• [WORK TO COMPLETE]: If an entry holds a picture, leave the picture out and copy the rest exactly.

[Stored data]
-----
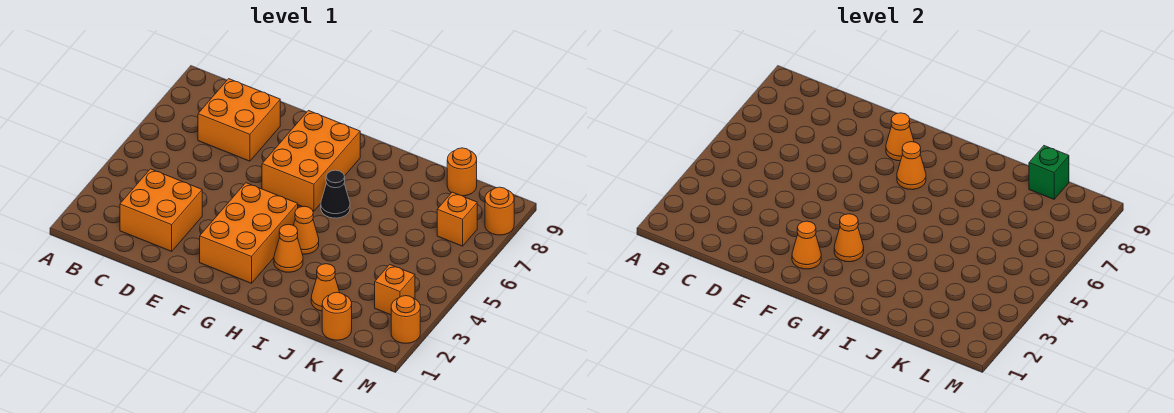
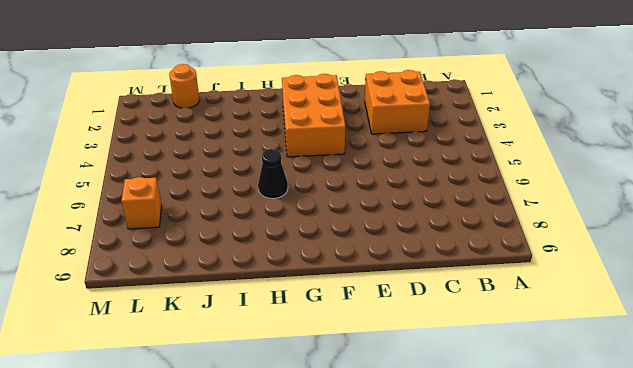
none -> orange brick C7:D8 level 1
none -> orange brick F6:G8 level 1
none -> orange cone H3 level 1

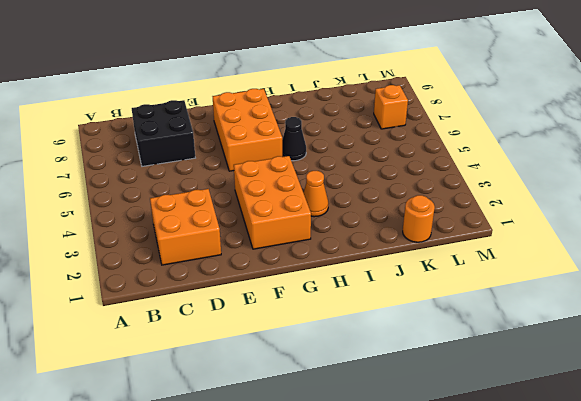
black brick C7:D8 level 1 -> orange brick C7:D8 level 1
none -> orange cone H4 level 1
none -> orange cone J2 level 1
none -> orange round brick K9 level 1

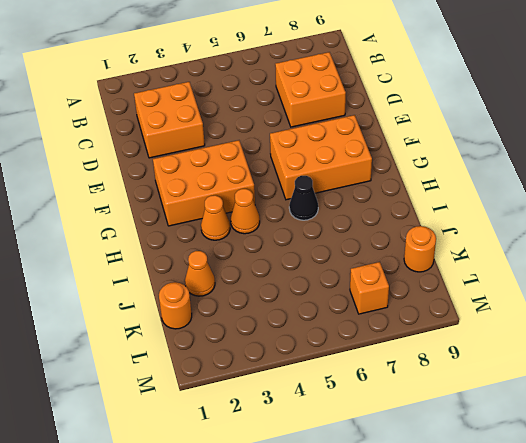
none -> orange brick L3 level 1
none -> orange round brick M2 level 1
none -> orange round brick M8 level 1

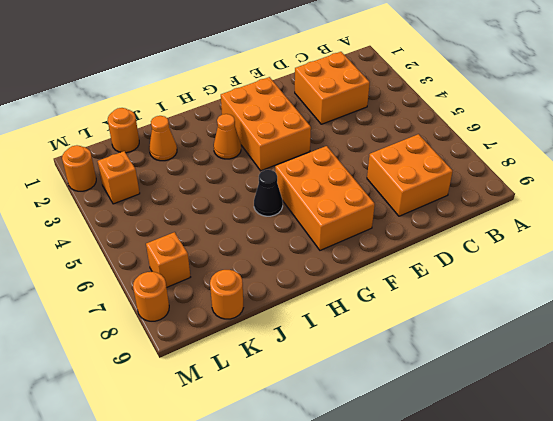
none -> orange cone H4 level 1
none -> orange cone F2 level 2
none -> orange cone F8 level 2

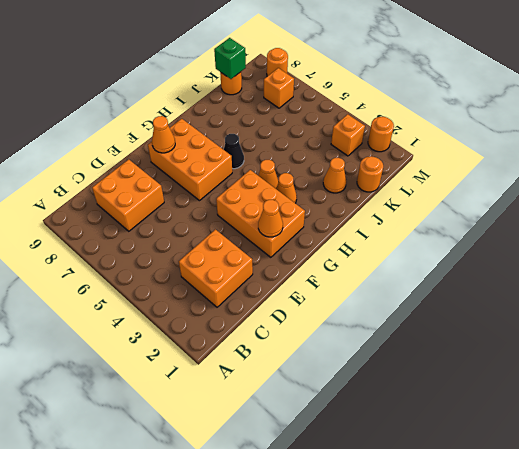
none -> orange cone G3 level 2
none -> orange cone G7 level 2

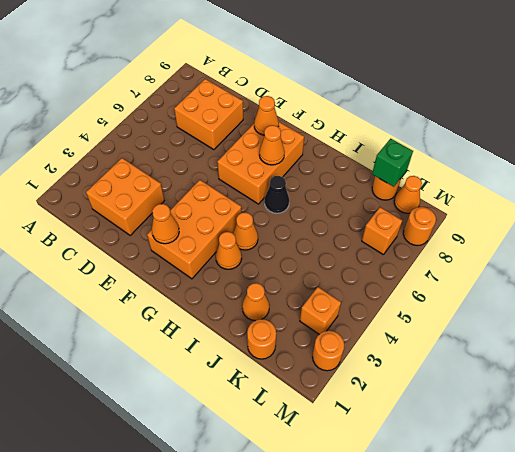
orange cone L9 level 1 -> orange cone G3 level 2

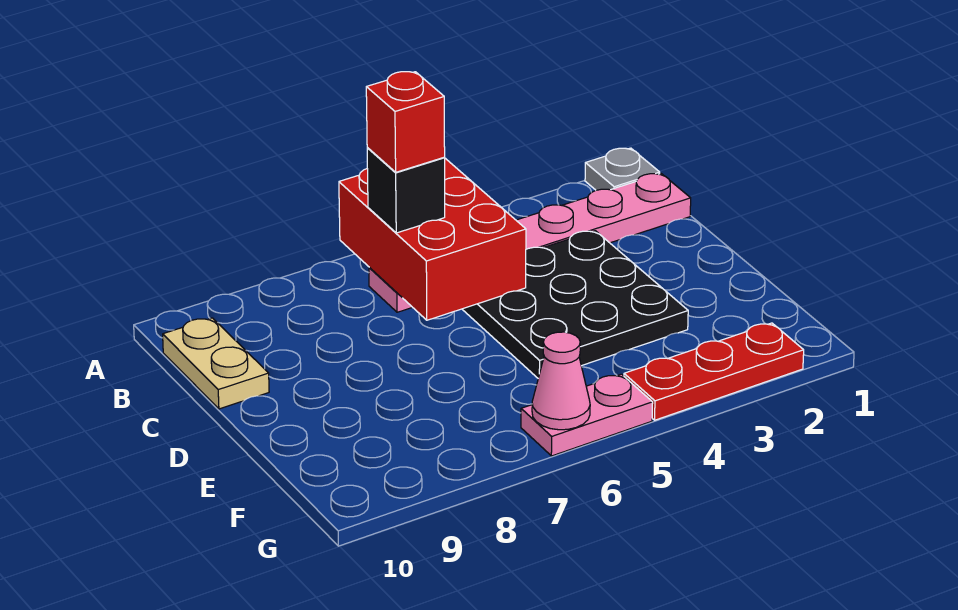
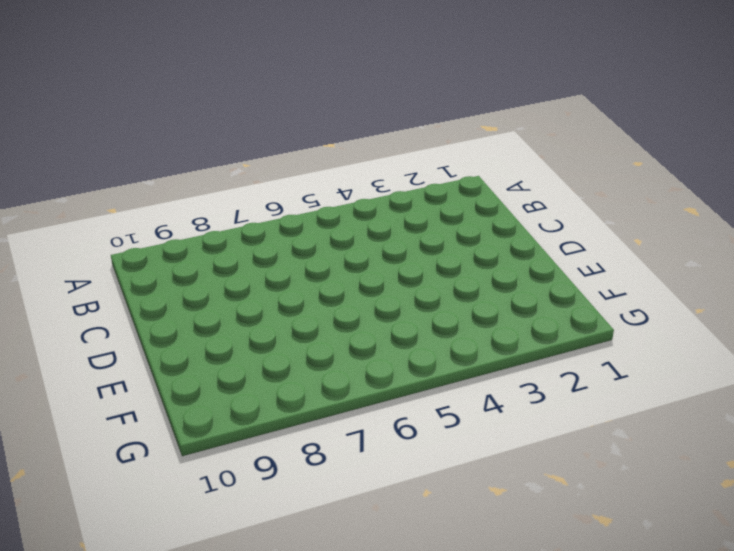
none -> grey plate A1 level 1
none -> pink plate B1:B6 level 1

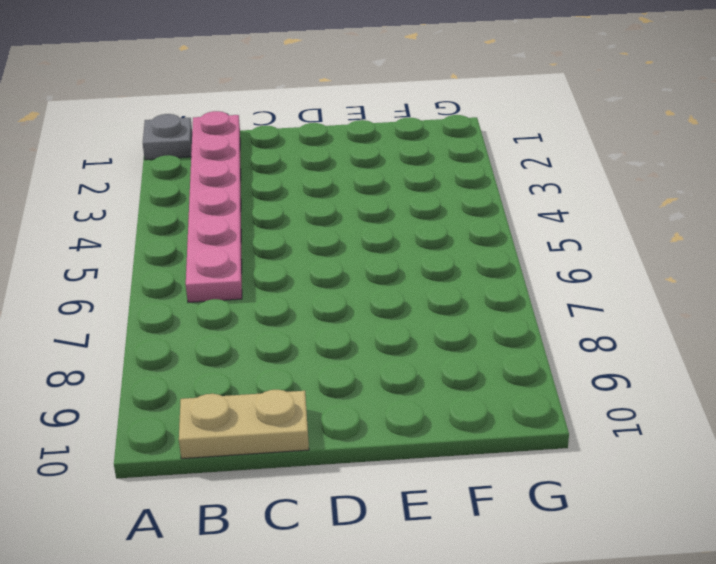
none -> black plate C3:E5 level 1
none -> red plate G2:G4 level 1

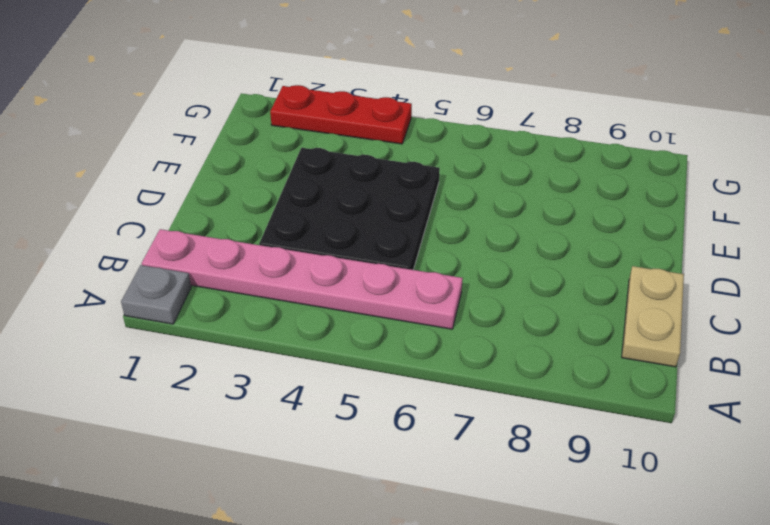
none -> pink plate G5:G6 level 1
none -> red brick A5:C6 level 2

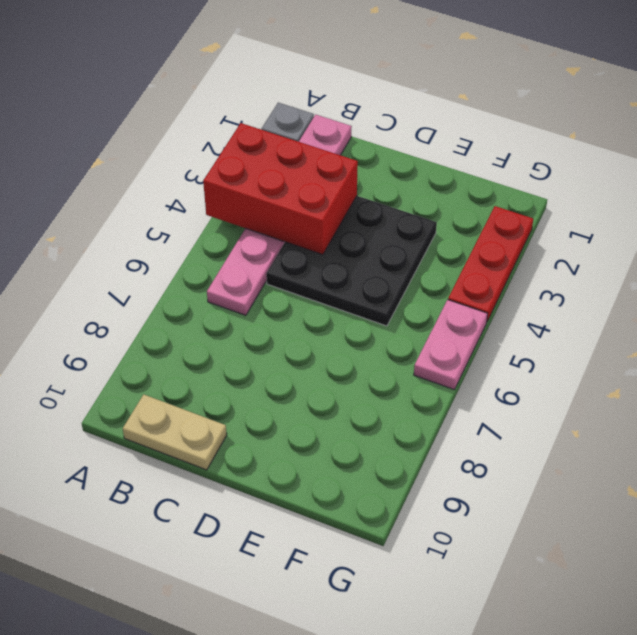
red brick A3:C4 level 2 -> red brick A5:C6 level 2
none -> pink cone G6 level 2
none -> black brick B6 level 3

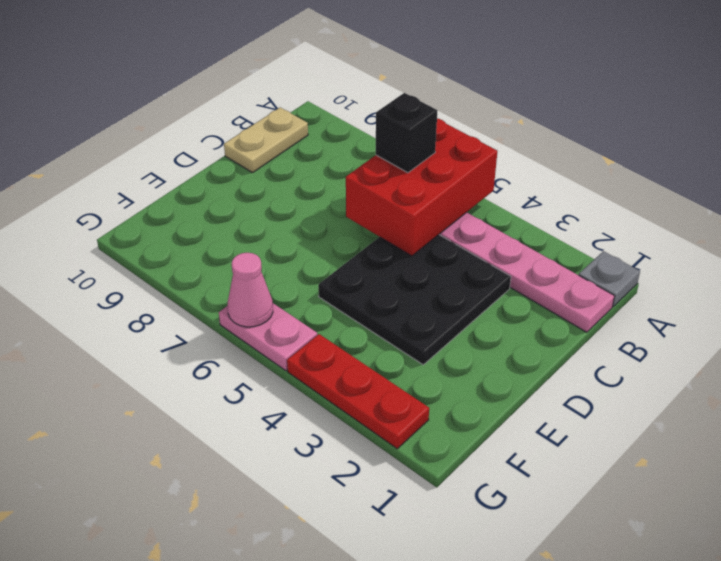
none -> red brick B6 level 4

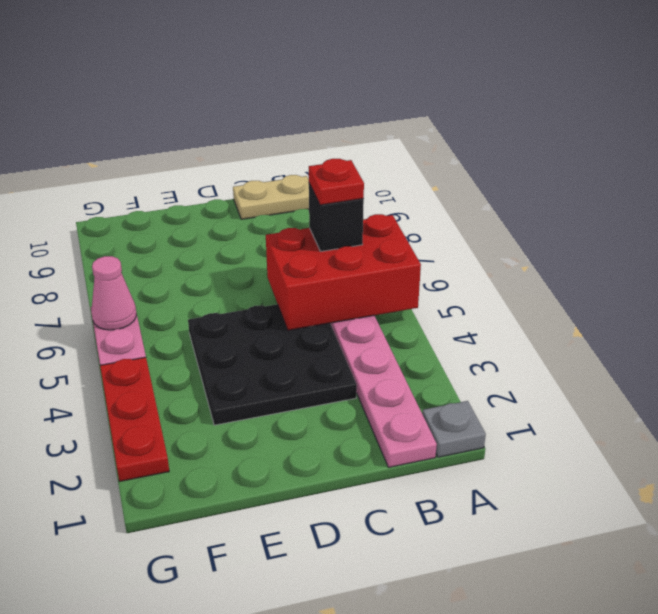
red plate B6 level 4 -> red brick B6 level 4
-----
• [TASK ANSWER]:
none -> orange brick C7:D8 level 1
none -> orange brick F6:G8 level 1
none -> orange cone H3 level 1

black brick C7:D8 level 1 -> orange brick C7:D8 level 1
none -> orange cone H4 level 1
none -> orange cone J2 level 1
none -> orange round brick K9 level 1

none -> orange brick L3 level 1
none -> orange round brick M2 level 1
none -> orange round brick M8 level 1

none -> orange cone H4 level 1
none -> orange cone F2 level 2
none -> orange cone F8 level 2

none -> orange cone G3 level 2
none -> orange cone G7 level 2

orange cone L9 level 1 -> orange cone G3 level 2

none -> grey plate A1 level 1
none -> pink plate B1:B6 level 1

none -> black plate C3:E5 level 1
none -> red plate G2:G4 level 1

none -> pink plate G5:G6 level 1
none -> red brick A5:C6 level 2

red brick A3:C4 level 2 -> red brick A5:C6 level 2
none -> pink cone G6 level 2
none -> black brick B6 level 3

none -> red brick B6 level 4

red plate B6 level 4 -> red brick B6 level 4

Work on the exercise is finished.